═════ Task data ═════

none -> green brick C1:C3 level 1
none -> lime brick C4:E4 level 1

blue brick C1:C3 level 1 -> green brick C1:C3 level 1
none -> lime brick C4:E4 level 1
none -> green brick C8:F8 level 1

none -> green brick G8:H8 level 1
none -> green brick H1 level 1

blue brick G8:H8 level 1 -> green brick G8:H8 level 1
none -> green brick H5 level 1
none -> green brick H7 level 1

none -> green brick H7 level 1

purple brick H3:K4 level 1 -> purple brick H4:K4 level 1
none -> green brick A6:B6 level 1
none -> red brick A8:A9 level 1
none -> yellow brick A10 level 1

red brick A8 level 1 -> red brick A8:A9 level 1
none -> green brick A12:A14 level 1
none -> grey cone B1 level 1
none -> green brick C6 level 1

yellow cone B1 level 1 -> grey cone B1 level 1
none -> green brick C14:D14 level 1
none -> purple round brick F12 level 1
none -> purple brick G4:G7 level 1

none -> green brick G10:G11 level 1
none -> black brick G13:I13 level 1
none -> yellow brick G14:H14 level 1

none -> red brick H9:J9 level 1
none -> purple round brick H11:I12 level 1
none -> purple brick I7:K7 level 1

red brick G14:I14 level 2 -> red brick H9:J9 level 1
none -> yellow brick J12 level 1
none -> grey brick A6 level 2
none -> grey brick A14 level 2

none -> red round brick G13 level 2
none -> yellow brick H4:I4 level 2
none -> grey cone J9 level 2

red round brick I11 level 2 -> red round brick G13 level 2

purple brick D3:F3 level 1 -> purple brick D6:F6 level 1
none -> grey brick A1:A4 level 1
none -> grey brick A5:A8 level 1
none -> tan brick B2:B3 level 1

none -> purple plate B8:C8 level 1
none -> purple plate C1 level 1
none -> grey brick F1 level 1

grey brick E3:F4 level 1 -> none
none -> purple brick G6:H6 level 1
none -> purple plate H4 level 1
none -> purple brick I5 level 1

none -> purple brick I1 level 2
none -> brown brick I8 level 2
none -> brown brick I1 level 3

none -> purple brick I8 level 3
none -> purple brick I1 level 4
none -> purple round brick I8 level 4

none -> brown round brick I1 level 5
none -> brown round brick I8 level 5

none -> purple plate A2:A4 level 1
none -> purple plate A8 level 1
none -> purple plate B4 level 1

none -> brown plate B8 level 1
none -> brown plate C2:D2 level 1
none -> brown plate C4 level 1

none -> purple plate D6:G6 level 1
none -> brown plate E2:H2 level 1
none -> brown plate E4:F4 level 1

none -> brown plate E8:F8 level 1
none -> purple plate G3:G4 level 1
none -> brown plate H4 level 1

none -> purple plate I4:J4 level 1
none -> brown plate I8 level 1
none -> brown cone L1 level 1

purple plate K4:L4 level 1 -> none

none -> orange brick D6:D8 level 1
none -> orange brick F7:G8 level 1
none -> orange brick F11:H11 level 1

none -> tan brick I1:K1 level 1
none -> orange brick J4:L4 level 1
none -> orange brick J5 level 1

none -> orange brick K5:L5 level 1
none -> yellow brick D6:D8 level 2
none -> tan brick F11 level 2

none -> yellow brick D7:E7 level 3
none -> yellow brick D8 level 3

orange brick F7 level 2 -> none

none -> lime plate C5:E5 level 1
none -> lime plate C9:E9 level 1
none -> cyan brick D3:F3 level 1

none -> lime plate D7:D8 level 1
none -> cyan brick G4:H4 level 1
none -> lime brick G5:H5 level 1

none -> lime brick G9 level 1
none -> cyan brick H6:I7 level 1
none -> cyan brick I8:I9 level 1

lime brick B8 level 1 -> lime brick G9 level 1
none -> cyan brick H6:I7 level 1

═════

Problem to work on: In the entries above, please find the line with "none -> yellow brick H4:I4 level 2" and the line with "none -> purple plate C1 level 1", then write out exactly those two lines and every line between them, and nothing more.

The completed task:
none -> yellow brick H4:I4 level 2
none -> grey cone J9 level 2

red round brick I11 level 2 -> red round brick G13 level 2

purple brick D3:F3 level 1 -> purple brick D6:F6 level 1
none -> grey brick A1:A4 level 1
none -> grey brick A5:A8 level 1
none -> tan brick B2:B3 level 1

none -> purple plate B8:C8 level 1
none -> purple plate C1 level 1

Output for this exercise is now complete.